[Object state comparisons]
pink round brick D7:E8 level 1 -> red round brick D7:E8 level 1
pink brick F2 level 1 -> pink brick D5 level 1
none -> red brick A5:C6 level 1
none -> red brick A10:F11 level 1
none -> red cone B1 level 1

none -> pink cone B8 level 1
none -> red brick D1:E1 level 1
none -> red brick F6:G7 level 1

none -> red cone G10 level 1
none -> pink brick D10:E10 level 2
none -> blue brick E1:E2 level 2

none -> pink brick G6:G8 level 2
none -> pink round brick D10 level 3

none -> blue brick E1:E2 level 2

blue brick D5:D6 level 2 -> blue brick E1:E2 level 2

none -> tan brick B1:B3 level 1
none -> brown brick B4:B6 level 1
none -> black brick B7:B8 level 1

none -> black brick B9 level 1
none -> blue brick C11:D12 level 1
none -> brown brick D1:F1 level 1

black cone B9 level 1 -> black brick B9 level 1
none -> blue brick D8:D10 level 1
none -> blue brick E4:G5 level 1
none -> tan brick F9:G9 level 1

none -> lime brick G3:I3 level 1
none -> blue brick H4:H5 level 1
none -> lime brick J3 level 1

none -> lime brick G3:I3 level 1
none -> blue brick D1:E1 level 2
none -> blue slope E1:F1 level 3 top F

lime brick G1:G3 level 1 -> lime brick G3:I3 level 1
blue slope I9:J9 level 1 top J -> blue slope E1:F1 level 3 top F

HOW TO COMPLETE THIS TASK » Copy out exactly the lines running from the line with "none -> black brick B7:B8 level 1" to the end of the records, inclusive.

TASK ANSWER »
none -> black brick B7:B8 level 1

none -> black brick B9 level 1
none -> blue brick C11:D12 level 1
none -> brown brick D1:F1 level 1

black cone B9 level 1 -> black brick B9 level 1
none -> blue brick D8:D10 level 1
none -> blue brick E4:G5 level 1
none -> tan brick F9:G9 level 1

none -> lime brick G3:I3 level 1
none -> blue brick H4:H5 level 1
none -> lime brick J3 level 1

none -> lime brick G3:I3 level 1
none -> blue brick D1:E1 level 2
none -> blue slope E1:F1 level 3 top F

lime brick G1:G3 level 1 -> lime brick G3:I3 level 1
blue slope I9:J9 level 1 top J -> blue slope E1:F1 level 3 top F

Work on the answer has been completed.